DATA SECTION:
- - - - -

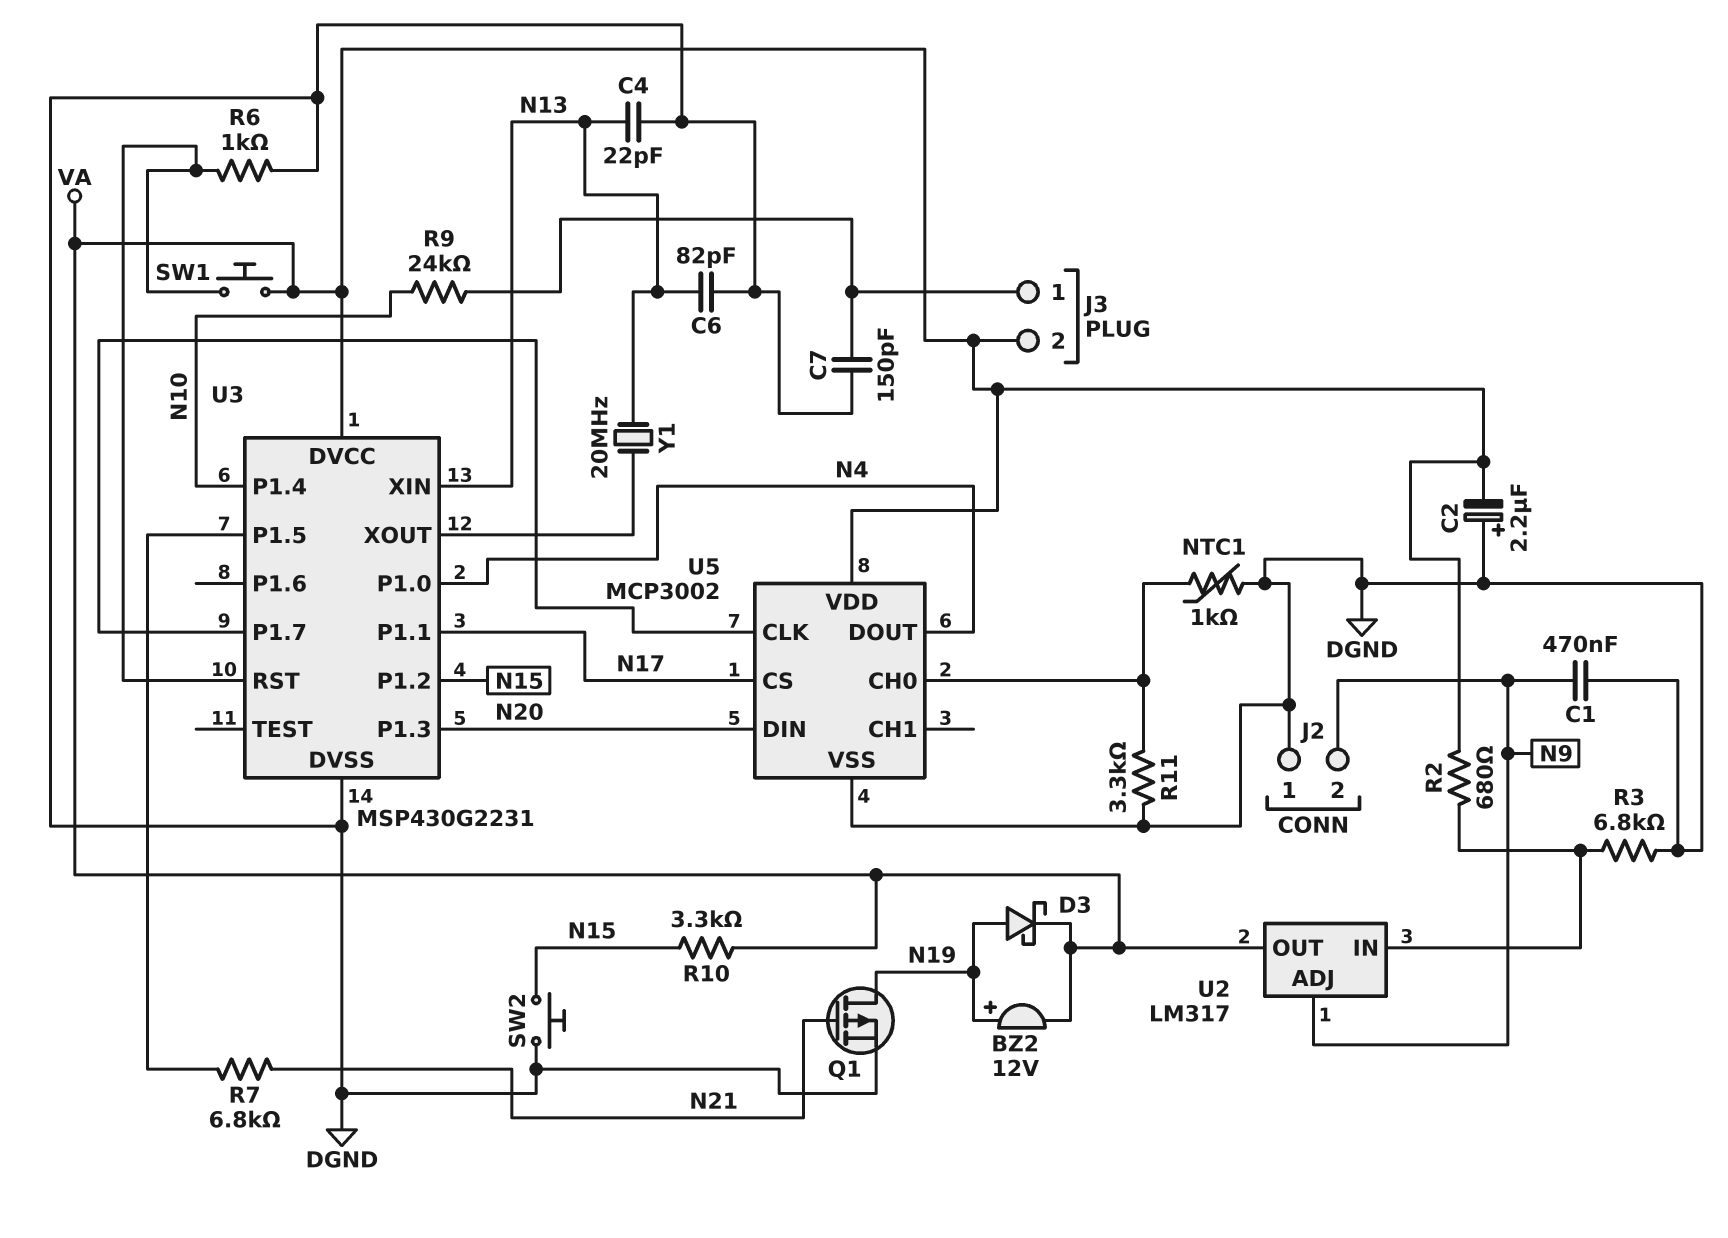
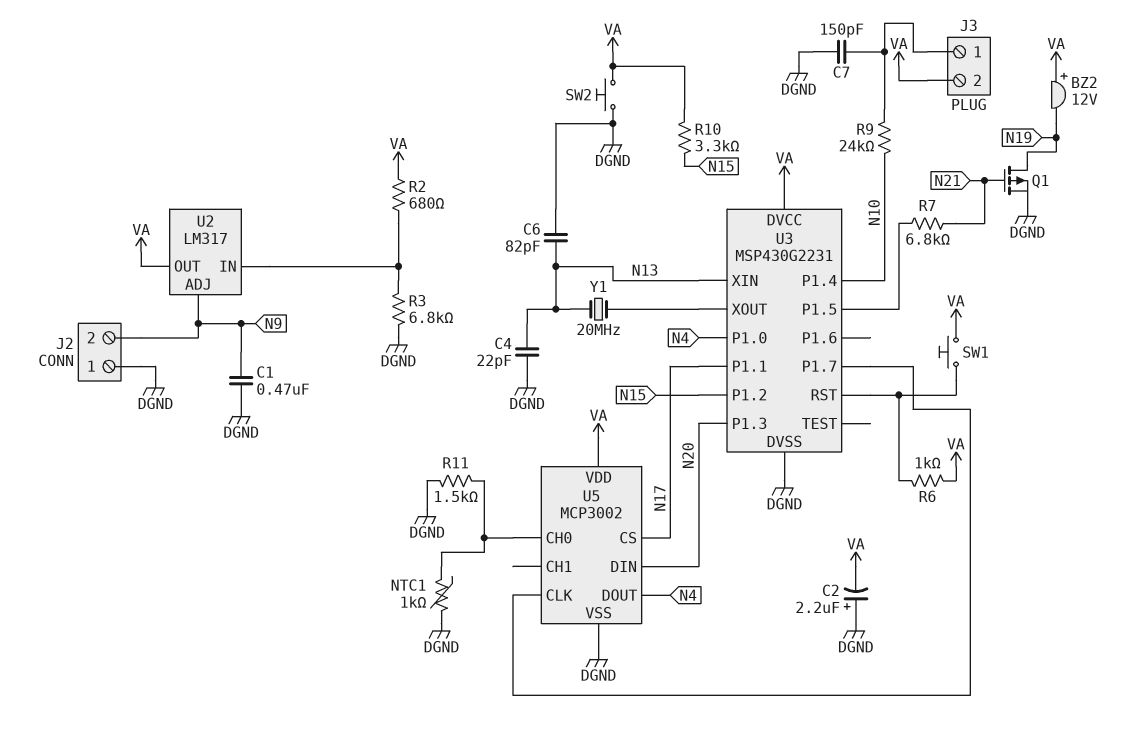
BZ2: buzzer 12V (plus N19, minus VA) -> buzzer 12V (plus VA, minus N19)
D3: schottky (A N19, K VA) -> none
R6: 1k (DGND, U3/RST) -> 1k (U3/RST, VA)
R11: 3.3k (DGND, U5/CH0) -> 1.5k (DGND, U5/CH0)
SW2: button (DGND, N15) -> button (DGND, VA)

- - - - -

PROBLEM TO WORK ON:
Among the entries, how many lines include the word "DGND"? Answer with only the number.

WRITTEN ANSWER:
3